— Start of Input records —

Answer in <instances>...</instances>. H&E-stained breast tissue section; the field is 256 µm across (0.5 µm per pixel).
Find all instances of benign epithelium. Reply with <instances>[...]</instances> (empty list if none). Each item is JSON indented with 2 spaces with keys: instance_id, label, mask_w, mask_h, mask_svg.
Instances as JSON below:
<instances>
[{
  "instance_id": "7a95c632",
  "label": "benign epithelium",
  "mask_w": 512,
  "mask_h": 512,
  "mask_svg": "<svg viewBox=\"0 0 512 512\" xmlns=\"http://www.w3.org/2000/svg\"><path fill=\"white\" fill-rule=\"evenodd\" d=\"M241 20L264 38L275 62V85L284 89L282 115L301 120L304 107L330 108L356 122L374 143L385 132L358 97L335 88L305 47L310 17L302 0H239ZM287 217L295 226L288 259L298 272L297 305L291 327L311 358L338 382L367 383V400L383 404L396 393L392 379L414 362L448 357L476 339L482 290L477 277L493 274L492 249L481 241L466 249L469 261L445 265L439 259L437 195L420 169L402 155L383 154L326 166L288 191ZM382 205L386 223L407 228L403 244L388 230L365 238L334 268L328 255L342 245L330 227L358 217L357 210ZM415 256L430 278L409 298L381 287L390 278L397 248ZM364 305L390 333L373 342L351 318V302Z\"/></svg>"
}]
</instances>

— End of Input records —

### What this task involves
Transcribe the data above in full, exactly.

### Task response
Answer in <instances>...</instances>. H&E-stained breast tissue section; the field is 256 µm across (0.5 µm per pixel).
Find all instances of benign epithelium. Reply with <instances>[...]</instances> (empty list if none). Each item is JSON indented with 2 spaces with keys: instance_id, label, mask_w, mask_h, mask_svg.
Instances as JSON below:
<instances>
[{
  "instance_id": "7a95c632",
  "label": "benign epithelium",
  "mask_w": 512,
  "mask_h": 512,
  "mask_svg": "<svg viewBox=\"0 0 512 512\" xmlns=\"http://www.w3.org/2000/svg\"><path fill=\"white\" fill-rule=\"evenodd\" d=\"M241 20L264 38L275 62V85L284 89L282 115L301 120L304 107L330 108L356 122L374 143L385 132L358 97L335 88L305 47L310 17L302 0H239ZM287 217L295 226L288 259L298 272L297 305L291 327L311 358L338 382L367 383V400L383 404L396 393L392 379L414 362L448 357L476 339L482 290L477 277L493 274L492 249L481 241L466 249L469 261L445 265L439 259L437 195L420 169L402 155L383 154L326 166L288 191ZM382 205L386 223L407 228L403 244L388 230L365 238L334 268L328 255L342 245L330 227L358 217L357 210ZM415 256L430 278L409 298L381 287L390 278L397 248ZM364 305L390 333L373 342L351 318V302Z\"/></svg>"
}]
</instances>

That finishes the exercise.